RECORDS PROVIDED START
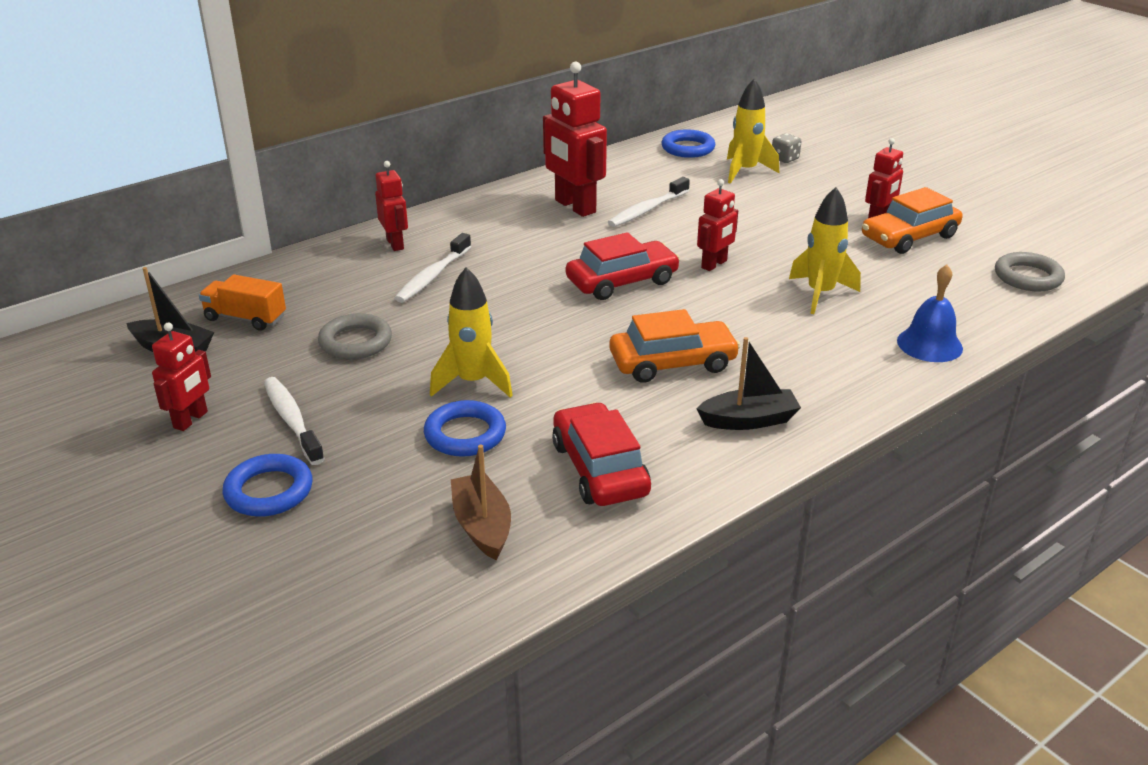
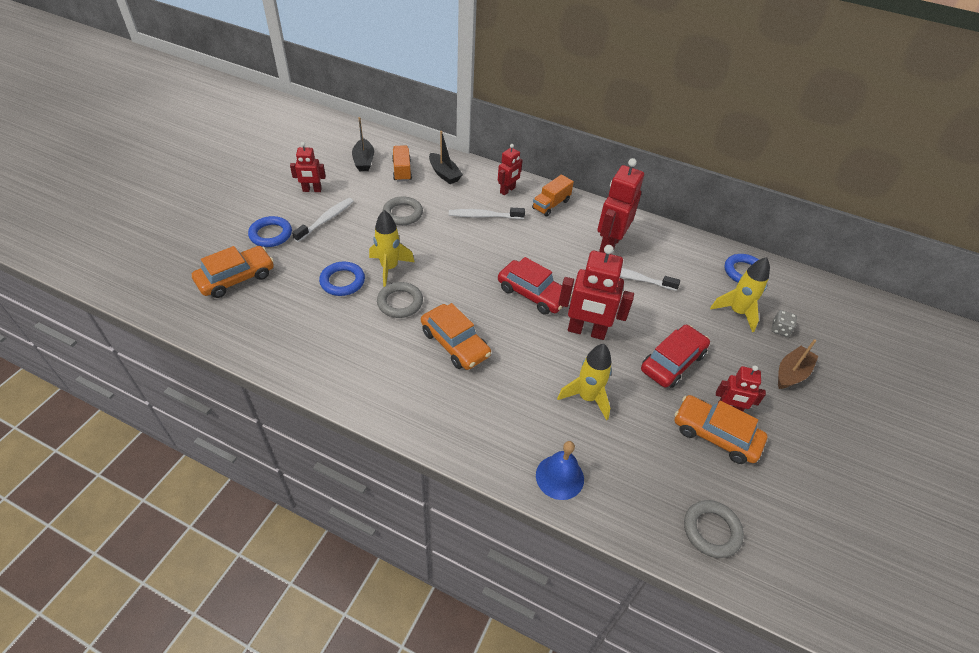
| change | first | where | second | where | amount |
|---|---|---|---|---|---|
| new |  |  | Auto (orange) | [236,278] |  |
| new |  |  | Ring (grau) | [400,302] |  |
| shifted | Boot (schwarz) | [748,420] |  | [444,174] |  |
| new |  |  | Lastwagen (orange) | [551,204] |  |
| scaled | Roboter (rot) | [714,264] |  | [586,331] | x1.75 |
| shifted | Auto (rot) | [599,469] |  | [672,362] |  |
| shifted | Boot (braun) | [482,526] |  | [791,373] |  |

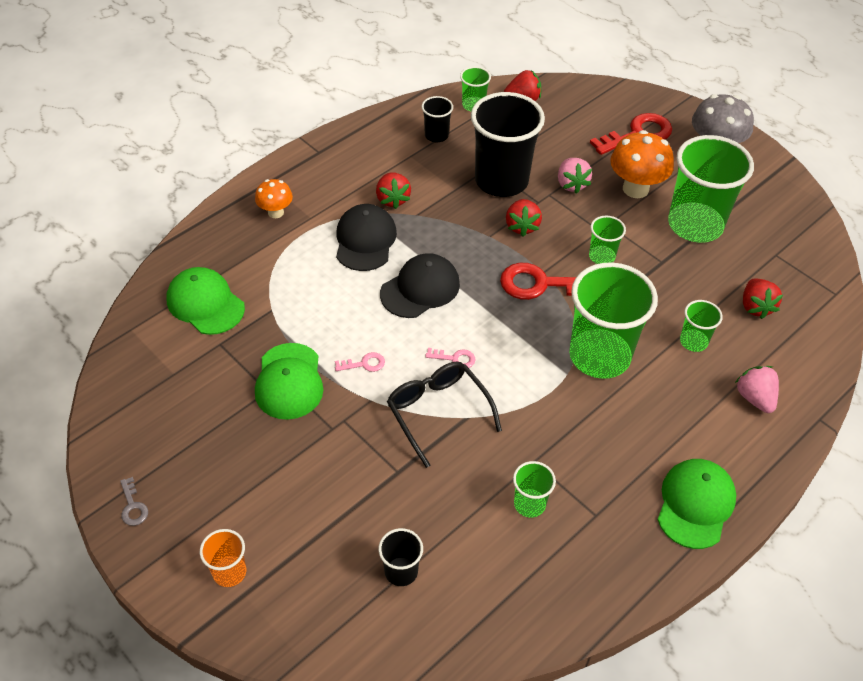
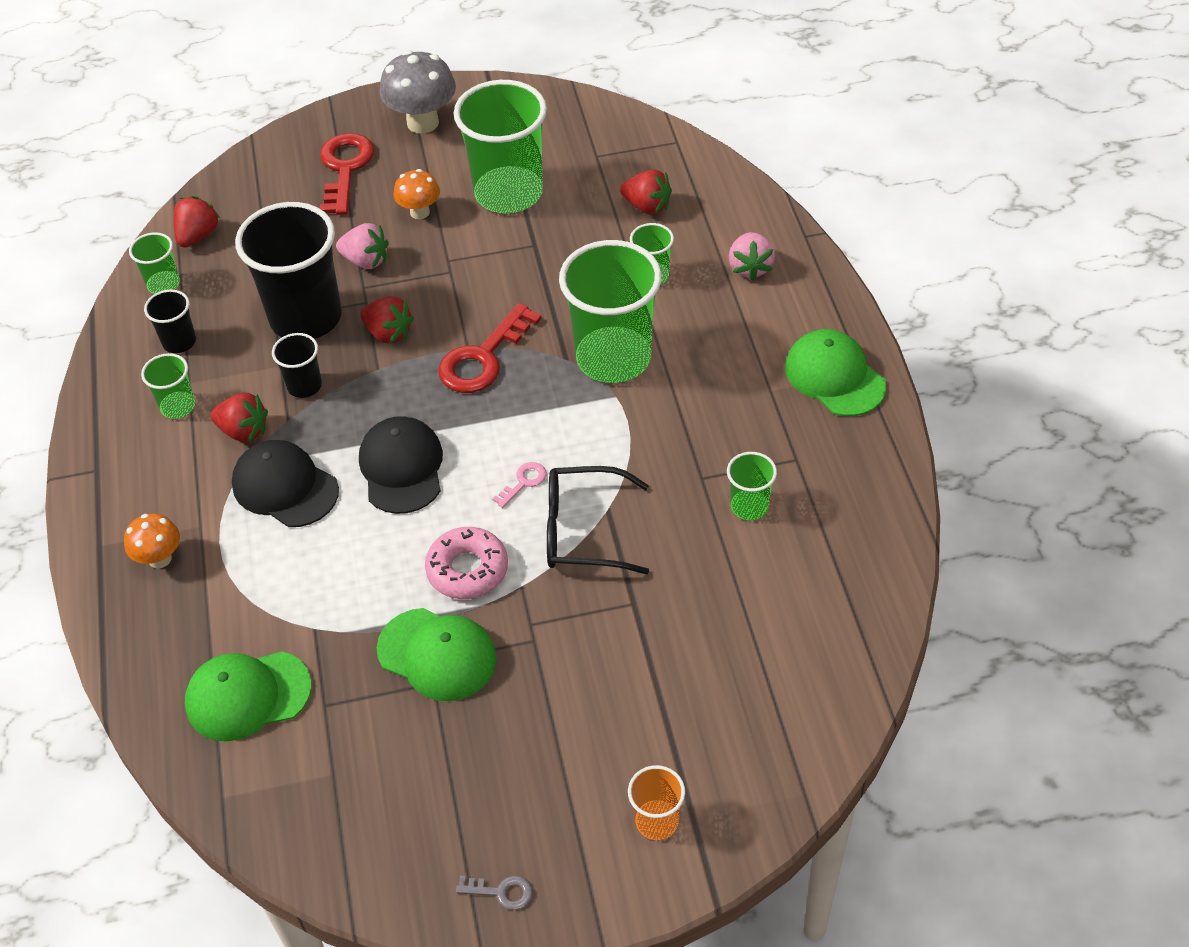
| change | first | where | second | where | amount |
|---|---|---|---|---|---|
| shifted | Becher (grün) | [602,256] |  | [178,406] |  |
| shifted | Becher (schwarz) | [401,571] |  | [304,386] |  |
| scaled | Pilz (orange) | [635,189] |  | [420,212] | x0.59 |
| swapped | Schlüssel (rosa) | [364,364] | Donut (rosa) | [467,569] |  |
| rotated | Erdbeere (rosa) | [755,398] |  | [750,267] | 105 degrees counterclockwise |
RECORDS PROVIDED END
RECORDS PROVIDED START
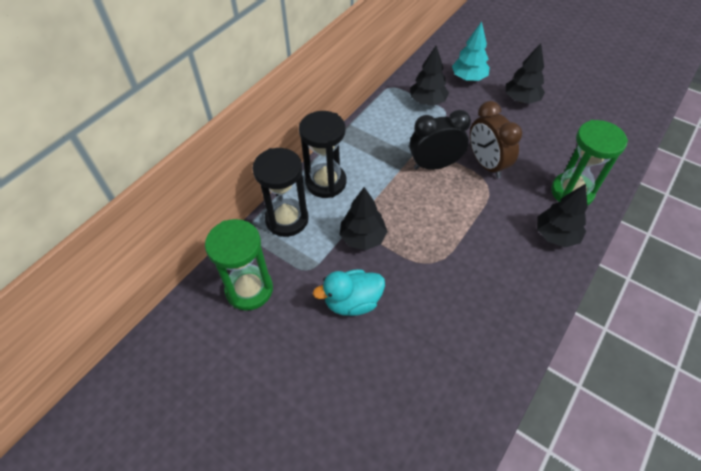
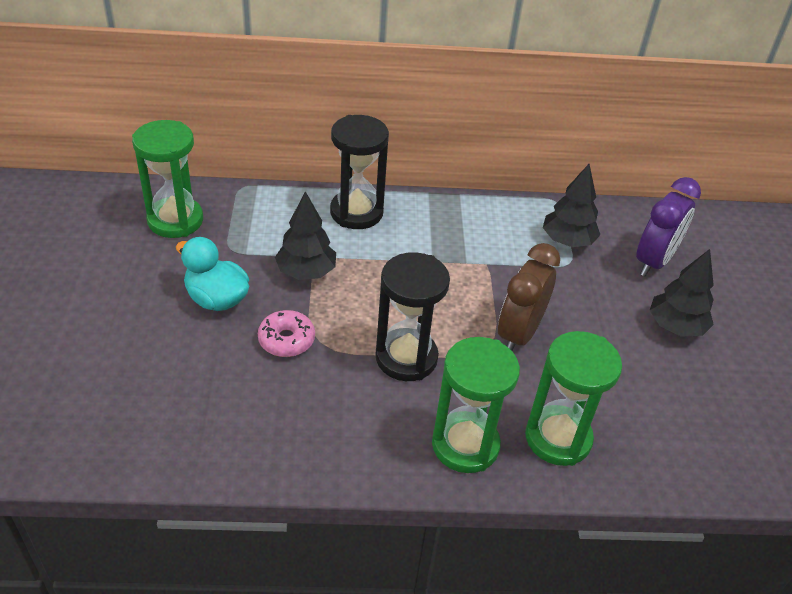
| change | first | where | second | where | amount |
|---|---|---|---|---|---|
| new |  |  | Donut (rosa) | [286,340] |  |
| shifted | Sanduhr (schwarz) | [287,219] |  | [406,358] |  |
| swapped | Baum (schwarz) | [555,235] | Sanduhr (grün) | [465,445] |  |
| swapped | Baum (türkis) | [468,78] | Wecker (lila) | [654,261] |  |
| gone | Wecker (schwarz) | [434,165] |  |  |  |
RECORDS PROVIDED END
**YOUR ASSIGNMENT:** Look above for the line holding "Boot (schwarz) |" and the line holding "shifted | Auto", then output exactly those two lines and every line between them, nothing more.

**SOLUTION FOR THIS TASK:**
| shifted | Boot (schwarz) | [748,420] |  | [444,174] |  |
| new |  |  | Lastwagen (orange) | [551,204] |  |
| scaled | Roboter (rot) | [714,264] |  | [586,331] | x1.75 |
| shifted | Auto (rot) | [599,469] |  | [672,362] |  |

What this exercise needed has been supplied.